— Recorded data —

::::::::::

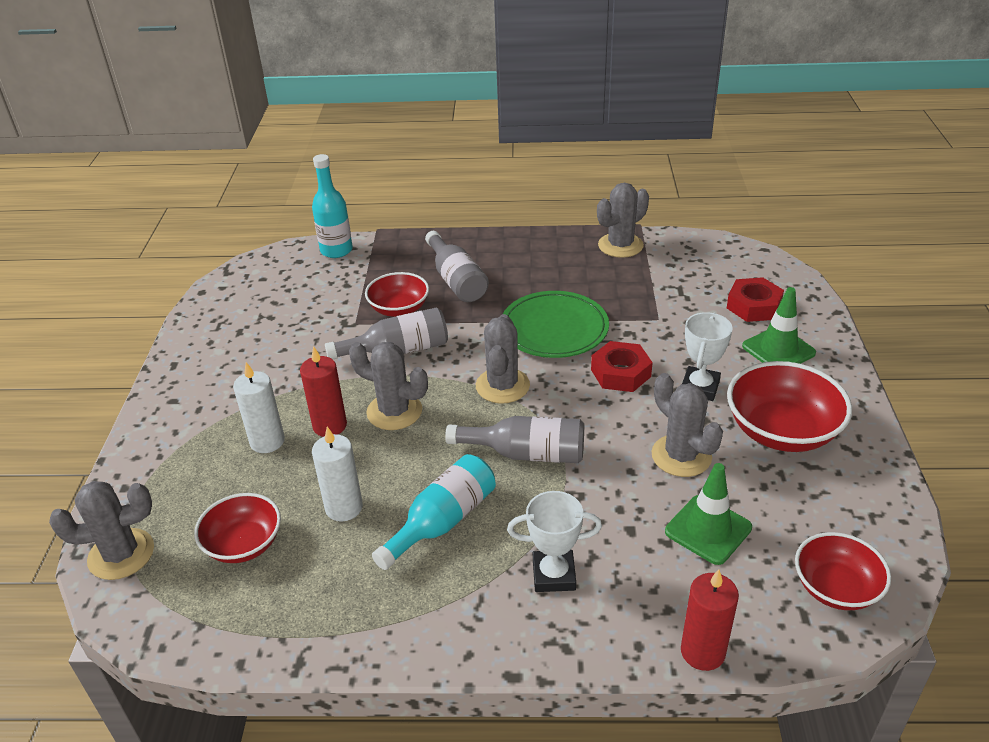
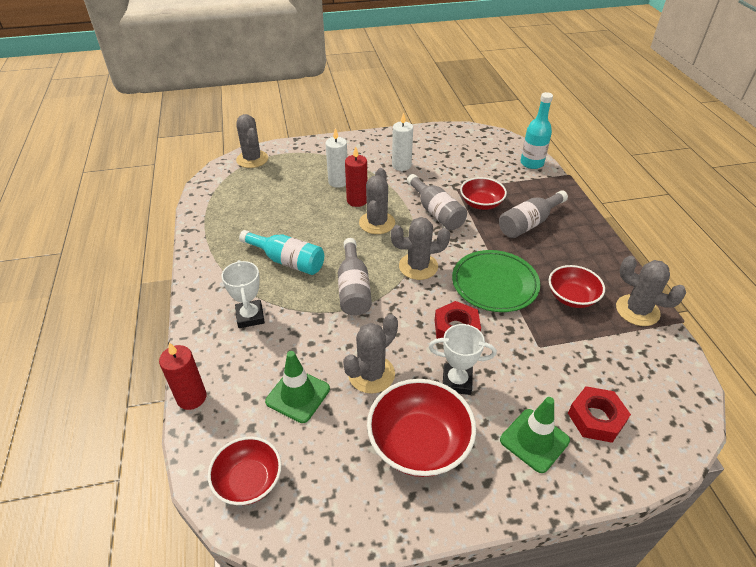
camera: 75 degrees right, 5 degrees up
(244, 544) = (262, 193): red bowl -> red bowl (572, 297)
(344, 507) = (292, 221): white candle -> white candle (401, 165)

::::::::::

— Requirement —
Every line above needs to be written out again as it stands. Pictures do not belong in the copy.

— Answer to this exercise —
camera: 75 degrees right, 5 degrees up
(244, 544) = (262, 193): red bowl -> red bowl (572, 297)
(344, 507) = (292, 221): white candle -> white candle (401, 165)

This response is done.